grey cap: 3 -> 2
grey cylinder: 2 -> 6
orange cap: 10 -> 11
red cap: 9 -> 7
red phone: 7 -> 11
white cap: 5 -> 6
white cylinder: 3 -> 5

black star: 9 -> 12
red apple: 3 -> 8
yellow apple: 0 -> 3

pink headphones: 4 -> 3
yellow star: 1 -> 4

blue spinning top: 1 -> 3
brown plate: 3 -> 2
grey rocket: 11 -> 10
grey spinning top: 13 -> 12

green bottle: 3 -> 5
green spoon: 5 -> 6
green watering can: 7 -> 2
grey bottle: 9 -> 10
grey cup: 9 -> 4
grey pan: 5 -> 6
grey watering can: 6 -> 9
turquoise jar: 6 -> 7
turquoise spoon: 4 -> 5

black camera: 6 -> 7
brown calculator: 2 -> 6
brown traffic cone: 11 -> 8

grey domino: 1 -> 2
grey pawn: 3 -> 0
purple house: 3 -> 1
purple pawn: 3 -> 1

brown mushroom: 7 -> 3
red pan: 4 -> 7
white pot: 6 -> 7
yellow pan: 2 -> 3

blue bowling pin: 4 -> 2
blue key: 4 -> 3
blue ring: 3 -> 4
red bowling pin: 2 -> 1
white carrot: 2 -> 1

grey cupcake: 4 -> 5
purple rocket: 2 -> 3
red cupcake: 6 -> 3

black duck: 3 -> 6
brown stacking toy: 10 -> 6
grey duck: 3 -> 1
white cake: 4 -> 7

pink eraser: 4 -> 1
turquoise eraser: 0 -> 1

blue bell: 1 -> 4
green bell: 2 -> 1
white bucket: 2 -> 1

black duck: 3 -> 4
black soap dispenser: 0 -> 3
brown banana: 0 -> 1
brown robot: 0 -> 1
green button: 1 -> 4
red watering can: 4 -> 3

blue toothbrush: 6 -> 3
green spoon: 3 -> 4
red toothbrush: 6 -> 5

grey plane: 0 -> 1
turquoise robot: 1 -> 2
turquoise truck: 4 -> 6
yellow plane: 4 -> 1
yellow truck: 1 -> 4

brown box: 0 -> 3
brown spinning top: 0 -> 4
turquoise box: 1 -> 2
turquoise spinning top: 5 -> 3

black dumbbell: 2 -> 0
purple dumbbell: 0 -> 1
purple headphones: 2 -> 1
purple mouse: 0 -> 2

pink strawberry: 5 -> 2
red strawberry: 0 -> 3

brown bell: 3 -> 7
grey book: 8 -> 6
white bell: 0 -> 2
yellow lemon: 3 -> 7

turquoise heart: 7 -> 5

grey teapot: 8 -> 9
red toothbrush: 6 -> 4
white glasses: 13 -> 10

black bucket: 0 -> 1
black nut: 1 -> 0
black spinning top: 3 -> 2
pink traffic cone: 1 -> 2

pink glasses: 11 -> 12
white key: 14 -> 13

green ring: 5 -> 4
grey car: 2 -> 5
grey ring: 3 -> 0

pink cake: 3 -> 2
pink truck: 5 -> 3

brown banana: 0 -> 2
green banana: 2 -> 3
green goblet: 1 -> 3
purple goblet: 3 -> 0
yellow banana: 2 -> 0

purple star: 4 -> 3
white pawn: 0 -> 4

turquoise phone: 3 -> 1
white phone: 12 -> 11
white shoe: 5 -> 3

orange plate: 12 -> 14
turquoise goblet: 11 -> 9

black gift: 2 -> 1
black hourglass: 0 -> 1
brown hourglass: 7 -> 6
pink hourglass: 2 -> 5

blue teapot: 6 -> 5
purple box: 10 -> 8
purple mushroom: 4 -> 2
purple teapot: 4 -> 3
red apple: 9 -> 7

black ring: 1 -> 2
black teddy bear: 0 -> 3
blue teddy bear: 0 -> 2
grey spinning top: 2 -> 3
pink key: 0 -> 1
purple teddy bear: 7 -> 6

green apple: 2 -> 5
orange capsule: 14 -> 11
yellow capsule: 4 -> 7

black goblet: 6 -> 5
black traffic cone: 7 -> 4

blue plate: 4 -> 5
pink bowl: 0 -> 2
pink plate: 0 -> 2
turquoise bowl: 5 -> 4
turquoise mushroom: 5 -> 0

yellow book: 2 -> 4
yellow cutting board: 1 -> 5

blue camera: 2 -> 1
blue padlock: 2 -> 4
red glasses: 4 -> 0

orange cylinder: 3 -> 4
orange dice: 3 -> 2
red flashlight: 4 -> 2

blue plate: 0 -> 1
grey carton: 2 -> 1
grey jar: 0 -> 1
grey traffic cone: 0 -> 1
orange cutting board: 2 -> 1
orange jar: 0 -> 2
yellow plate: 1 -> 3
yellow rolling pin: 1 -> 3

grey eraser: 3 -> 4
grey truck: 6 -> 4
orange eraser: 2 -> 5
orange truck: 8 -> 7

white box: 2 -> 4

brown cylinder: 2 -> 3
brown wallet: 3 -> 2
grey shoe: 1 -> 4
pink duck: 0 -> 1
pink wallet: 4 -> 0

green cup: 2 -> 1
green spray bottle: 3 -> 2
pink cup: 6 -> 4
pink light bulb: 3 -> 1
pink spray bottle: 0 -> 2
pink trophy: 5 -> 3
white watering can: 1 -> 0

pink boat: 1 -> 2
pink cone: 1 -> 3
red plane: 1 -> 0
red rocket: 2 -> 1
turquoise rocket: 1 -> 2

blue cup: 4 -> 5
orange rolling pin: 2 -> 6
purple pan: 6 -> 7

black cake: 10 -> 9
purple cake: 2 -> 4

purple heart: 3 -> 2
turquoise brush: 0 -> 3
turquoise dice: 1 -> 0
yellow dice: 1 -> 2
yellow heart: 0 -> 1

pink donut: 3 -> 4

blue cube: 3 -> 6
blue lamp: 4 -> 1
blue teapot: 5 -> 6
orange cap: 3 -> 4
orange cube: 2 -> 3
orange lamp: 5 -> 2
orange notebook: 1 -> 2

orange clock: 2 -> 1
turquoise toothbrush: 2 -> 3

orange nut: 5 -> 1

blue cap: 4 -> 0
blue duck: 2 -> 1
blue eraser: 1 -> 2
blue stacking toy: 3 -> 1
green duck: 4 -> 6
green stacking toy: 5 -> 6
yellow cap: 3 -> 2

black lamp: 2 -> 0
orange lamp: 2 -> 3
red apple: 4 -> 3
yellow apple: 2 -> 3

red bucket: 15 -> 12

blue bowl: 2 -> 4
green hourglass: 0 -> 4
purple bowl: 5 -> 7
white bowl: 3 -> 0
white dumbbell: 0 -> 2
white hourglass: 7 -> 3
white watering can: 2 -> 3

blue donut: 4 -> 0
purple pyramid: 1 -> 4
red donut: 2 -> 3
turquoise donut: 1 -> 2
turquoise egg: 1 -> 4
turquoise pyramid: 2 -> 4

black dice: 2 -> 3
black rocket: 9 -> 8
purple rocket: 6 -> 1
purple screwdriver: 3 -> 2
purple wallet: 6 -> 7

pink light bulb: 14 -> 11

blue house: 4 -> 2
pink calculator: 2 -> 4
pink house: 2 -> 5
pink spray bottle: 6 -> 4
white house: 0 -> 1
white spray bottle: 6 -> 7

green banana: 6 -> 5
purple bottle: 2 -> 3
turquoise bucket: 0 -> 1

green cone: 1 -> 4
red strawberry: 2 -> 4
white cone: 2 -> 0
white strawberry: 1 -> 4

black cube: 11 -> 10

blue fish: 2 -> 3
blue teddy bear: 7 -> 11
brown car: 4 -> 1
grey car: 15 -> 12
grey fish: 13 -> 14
________________________________________
### Exercise aim:
Using the entries above, give back exactly the line containing "purple box: 10 -> 8", the line containing "turquoise bowl: 5 -> 4", and every line between them, and nothing else.

### Response box:
purple box: 10 -> 8
purple mushroom: 4 -> 2
purple teapot: 4 -> 3
red apple: 9 -> 7

black ring: 1 -> 2
black teddy bear: 0 -> 3
blue teddy bear: 0 -> 2
grey spinning top: 2 -> 3
pink key: 0 -> 1
purple teddy bear: 7 -> 6

green apple: 2 -> 5
orange capsule: 14 -> 11
yellow capsule: 4 -> 7

black goblet: 6 -> 5
black traffic cone: 7 -> 4

blue plate: 4 -> 5
pink bowl: 0 -> 2
pink plate: 0 -> 2
turquoise bowl: 5 -> 4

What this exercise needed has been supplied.